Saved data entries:
○ ○ ○ ○ ○ ○ ○

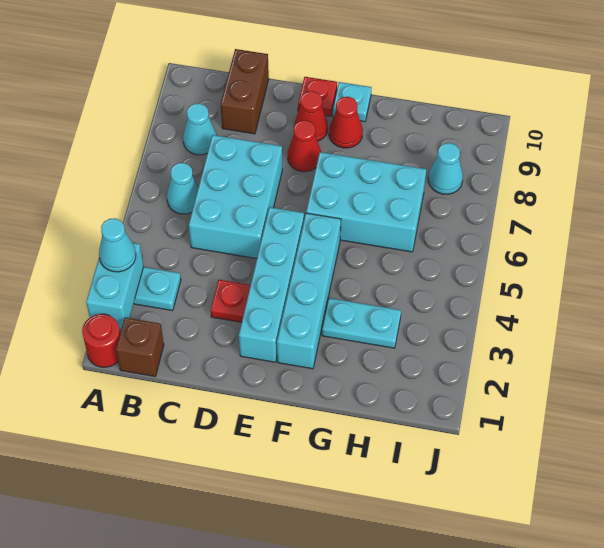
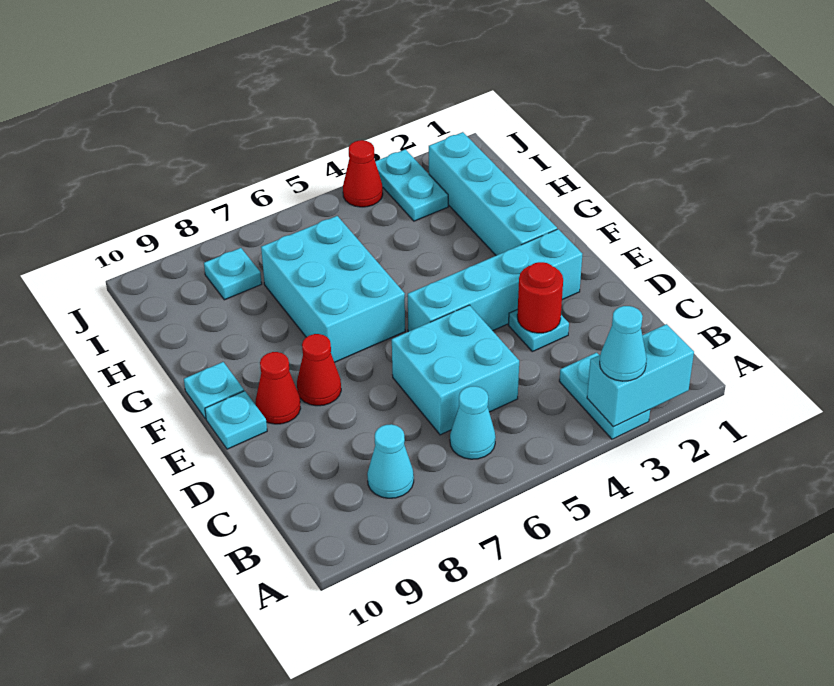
red round brick A1 level 1 -> red round brick D3 level 2
brown brick B1 level 1 -> none
cyan brick C5:D7 level 1 -> cyan brick C5:D6 level 1
brown brick C9:C10 level 1 -> none
red plate D3 level 1 -> cyan plate D3 level 1
red plate E10 level 1 -> cyan plate E10 level 1
cyan brick F2:F5 level 1 -> cyan brick F2:I2 level 1
red cone F9 level 1 -> red cone J4 level 1
cyan plate G3:H3 level 1 -> cyan plate I3:J3 level 1
cyan cone I8 level 1 -> cyan plate I8 level 1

○ ○ ○ ○ ○ ○ ○

● **Activity**
Using the records above, copy each line that contains "brick".

● **Exercise answer**
red round brick A1 level 1 -> red round brick D3 level 2
brown brick B1 level 1 -> none
cyan brick C5:D7 level 1 -> cyan brick C5:D6 level 1
brown brick C9:C10 level 1 -> none
cyan brick F2:F5 level 1 -> cyan brick F2:I2 level 1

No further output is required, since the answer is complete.